* About this task
Every line that contains "none" must be located and copied from the data.

#### Data to use

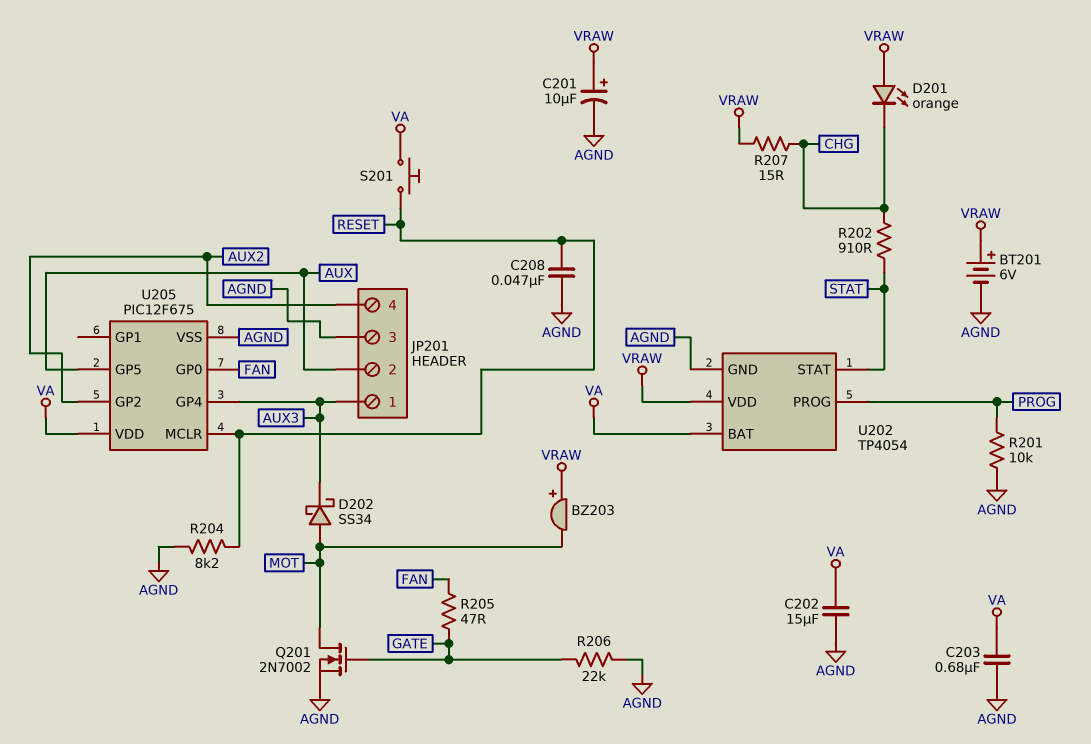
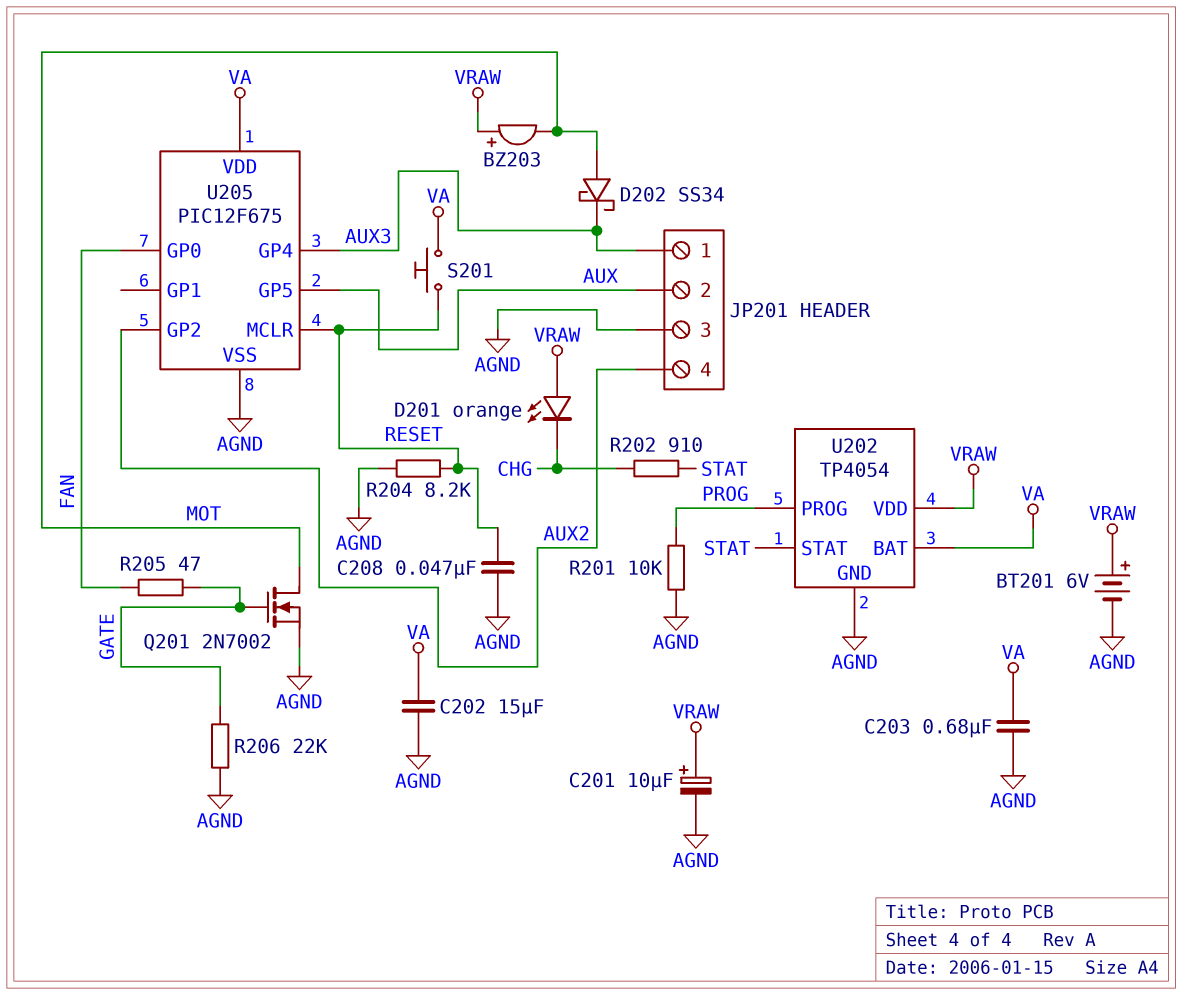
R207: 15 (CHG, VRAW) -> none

########
#### Data to use

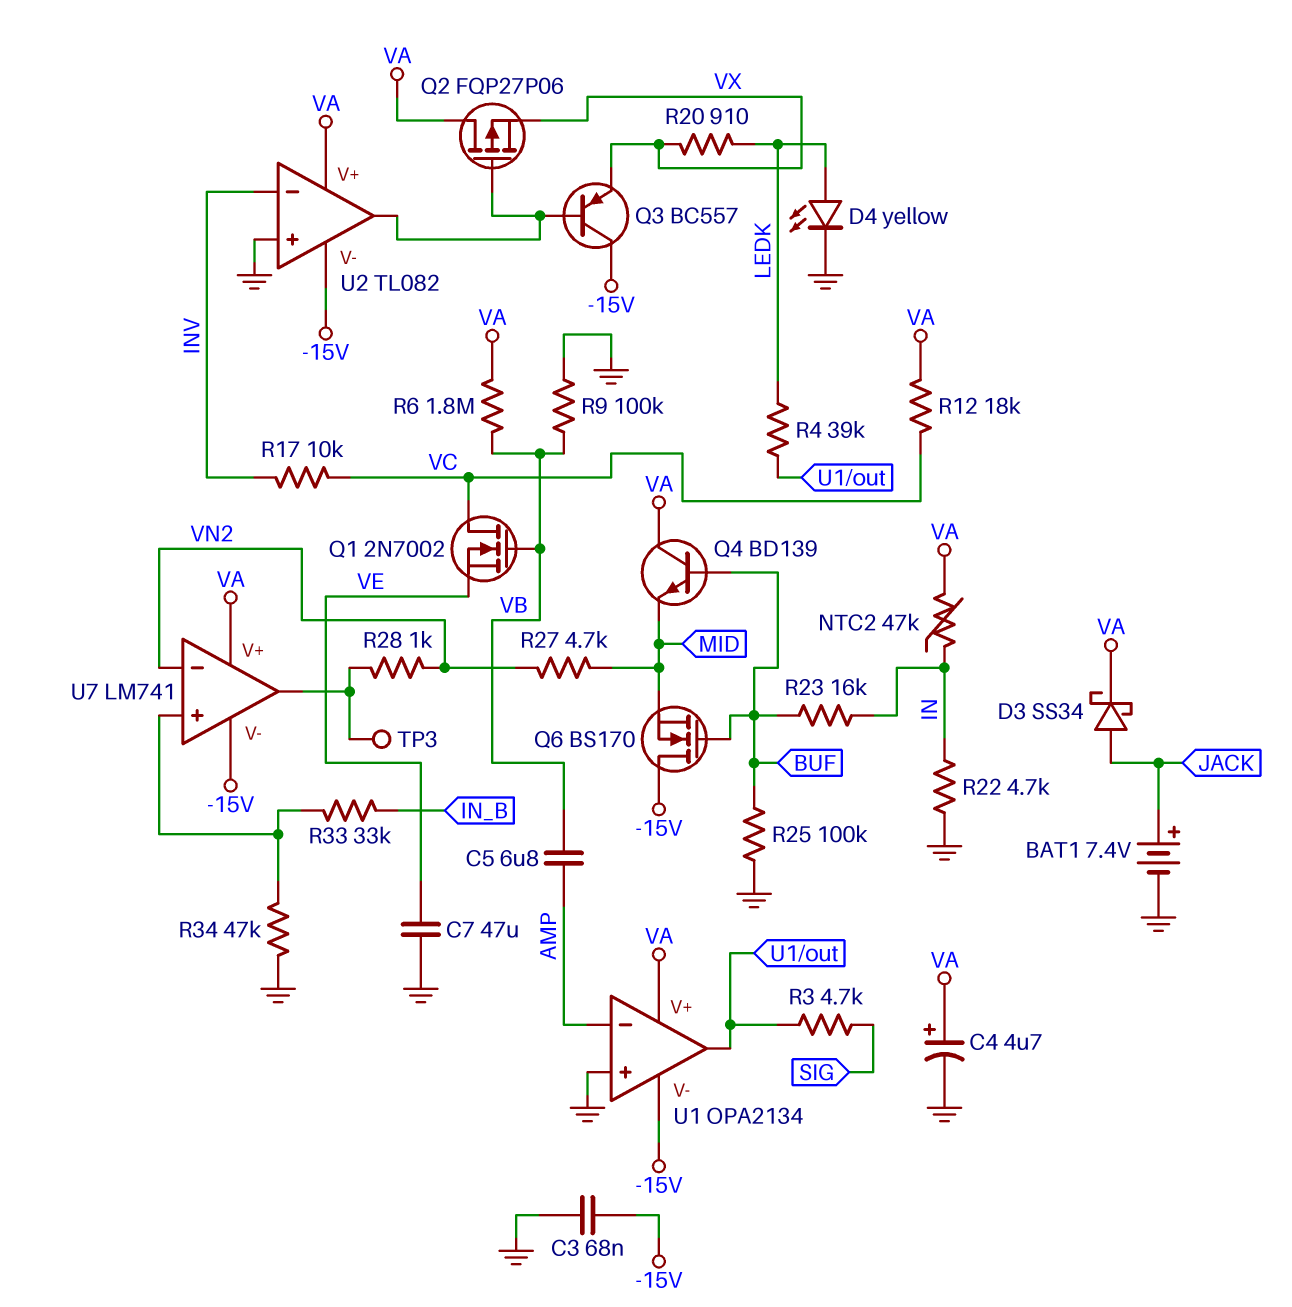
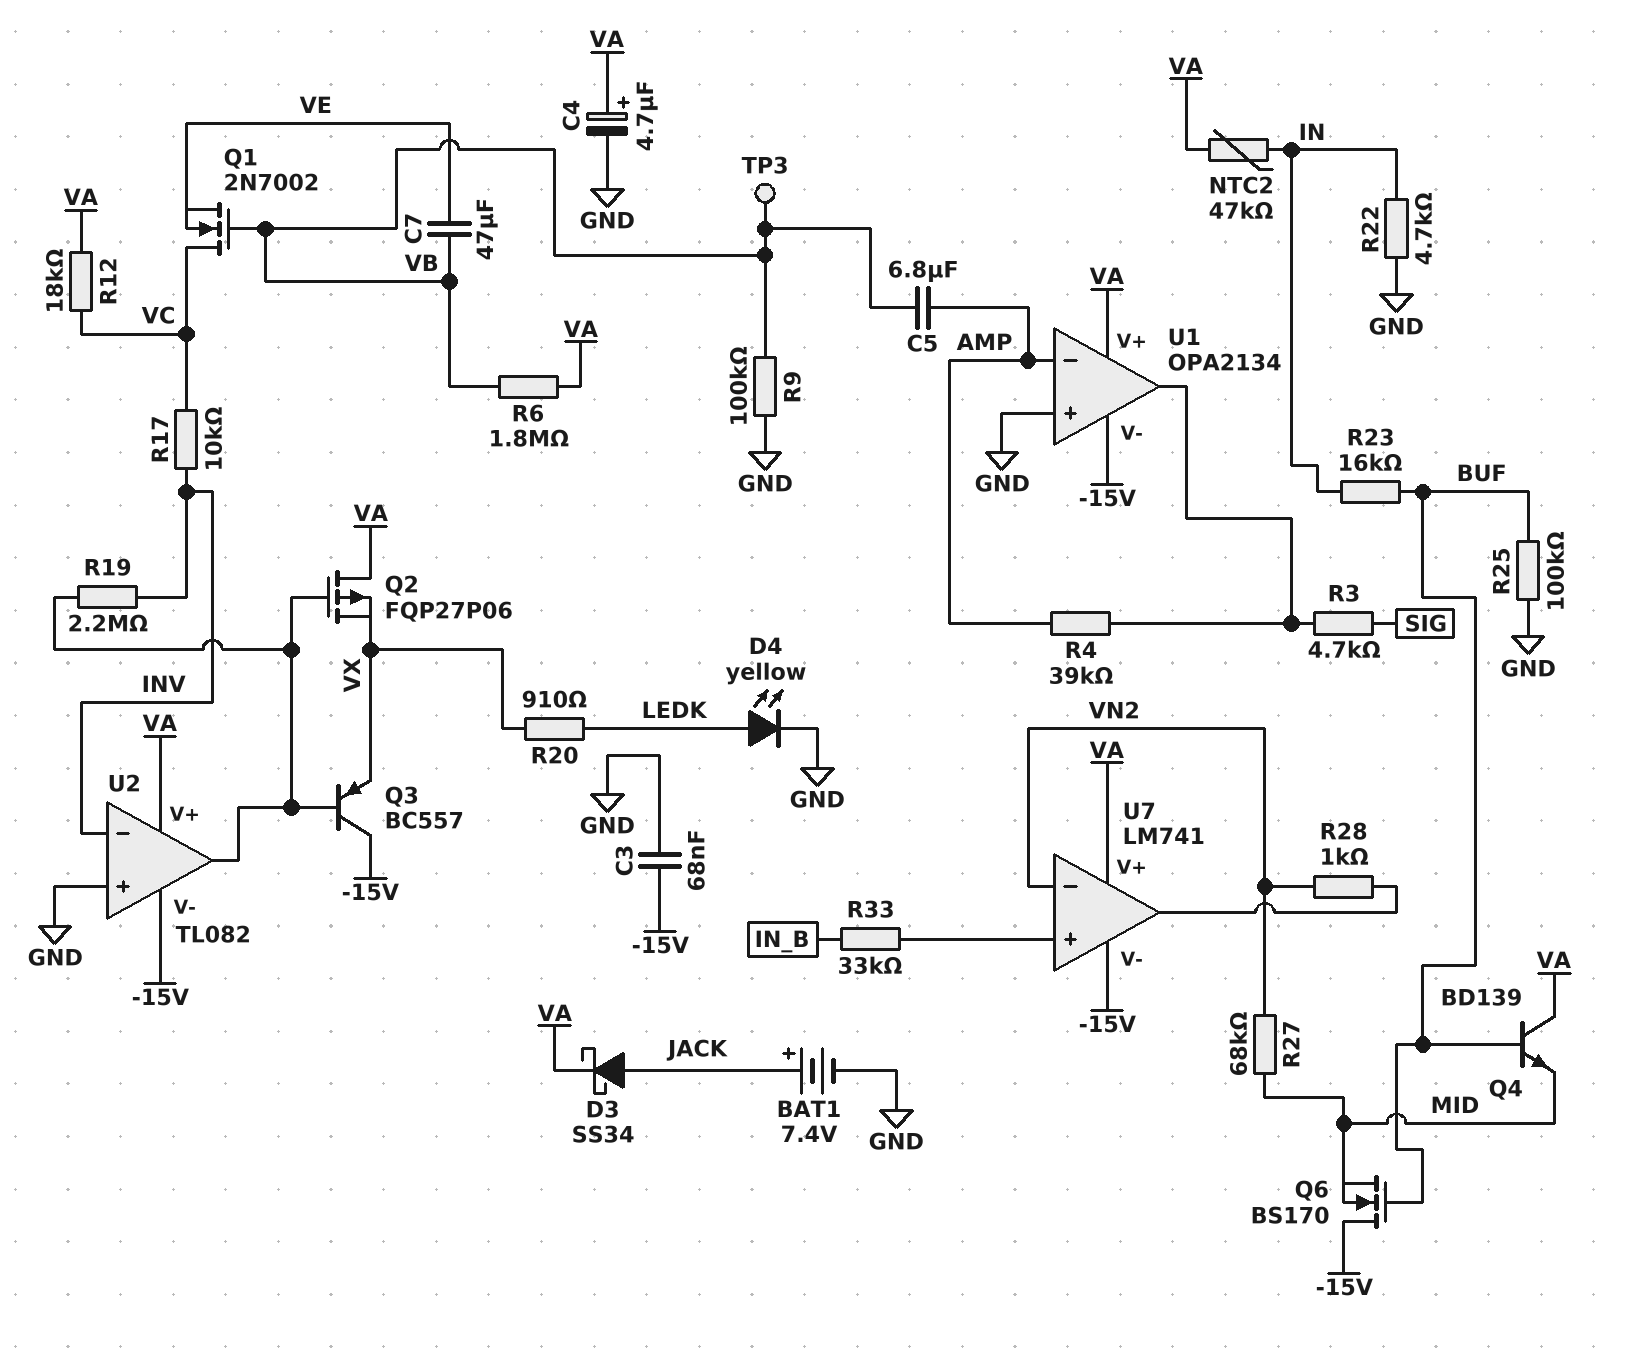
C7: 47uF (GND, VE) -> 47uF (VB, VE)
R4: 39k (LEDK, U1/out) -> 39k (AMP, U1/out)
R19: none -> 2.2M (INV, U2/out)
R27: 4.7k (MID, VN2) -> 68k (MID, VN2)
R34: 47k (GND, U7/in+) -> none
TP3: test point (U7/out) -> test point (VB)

########

* Written reply
R207: 15 (CHG, VRAW) -> none
R19: none -> 2.2M (INV, U2/out)
R34: 47k (GND, U7/in+) -> none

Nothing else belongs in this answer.